-- Action item --
Scan the entries that follow and work out how many lines contain "cutting". Give the number and nothing else.

-- Records supplied --
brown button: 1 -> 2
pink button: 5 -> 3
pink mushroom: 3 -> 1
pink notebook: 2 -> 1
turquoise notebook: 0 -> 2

* * *

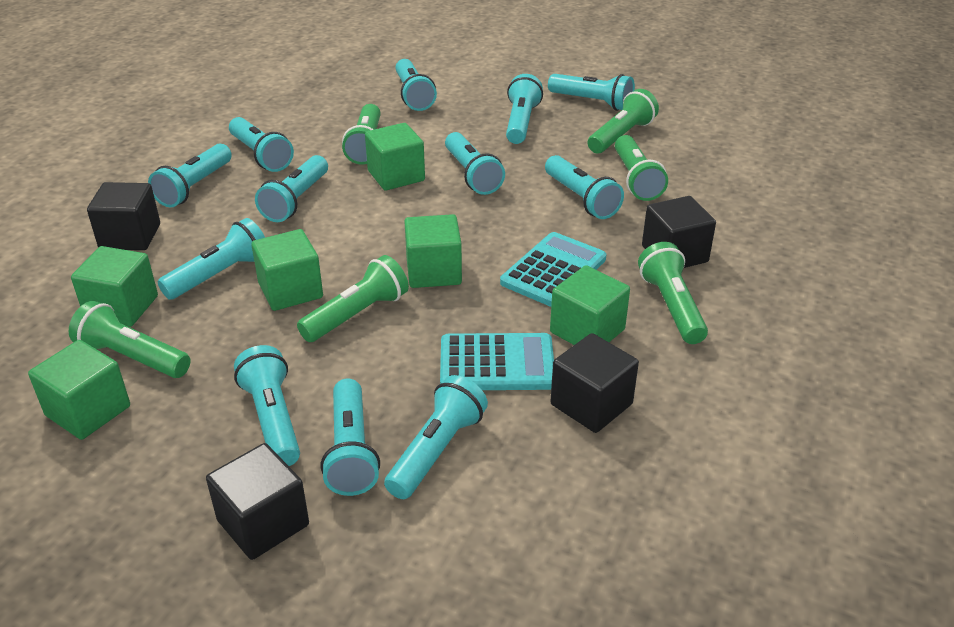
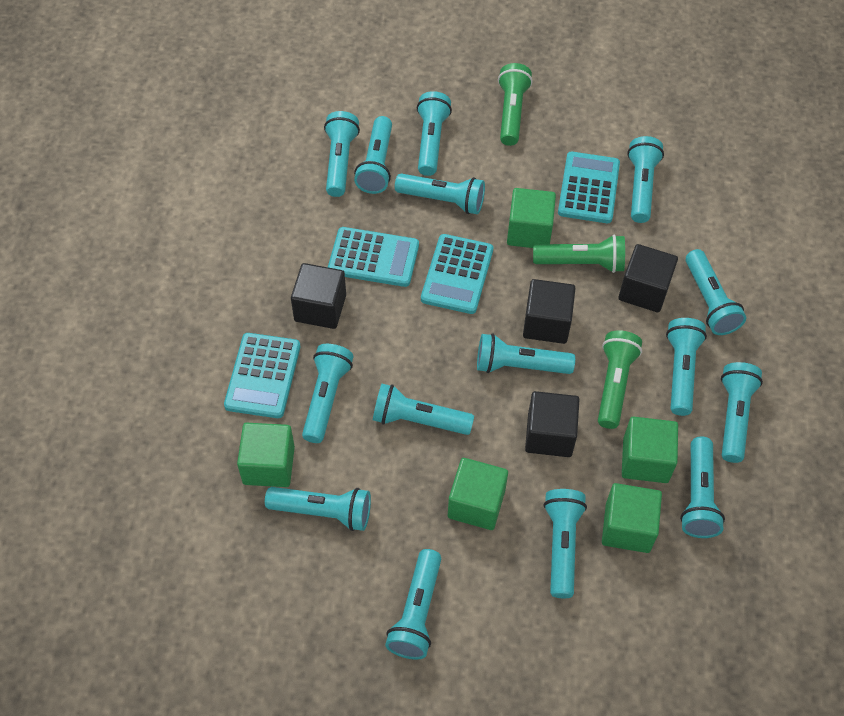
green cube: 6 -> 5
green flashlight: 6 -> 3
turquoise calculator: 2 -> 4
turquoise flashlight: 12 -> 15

...

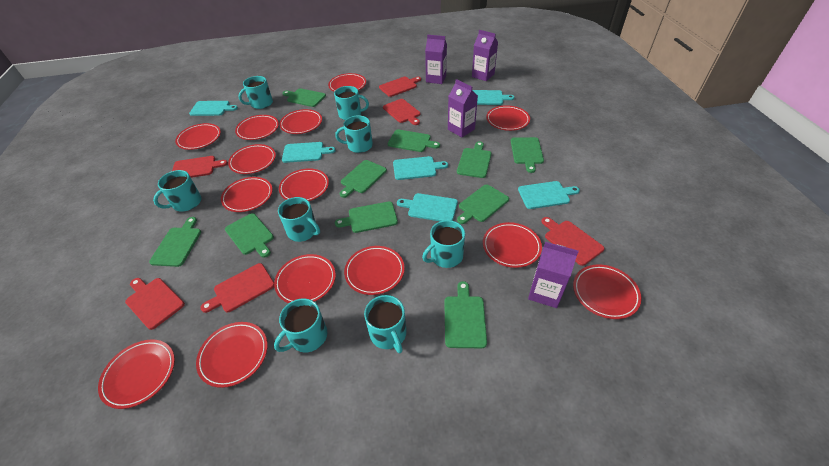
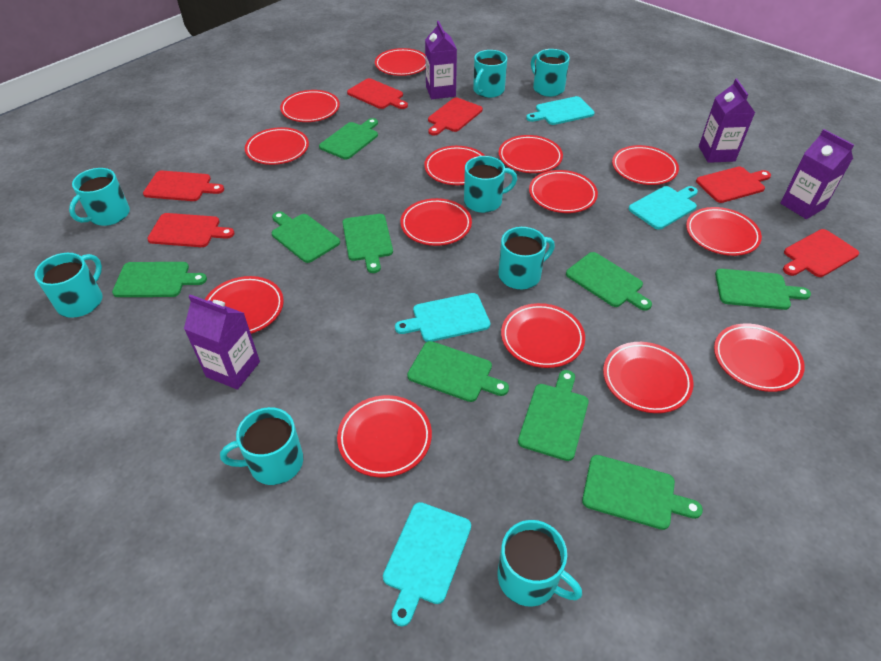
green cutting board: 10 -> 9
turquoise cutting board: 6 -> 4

-- Solution to this exercise --
2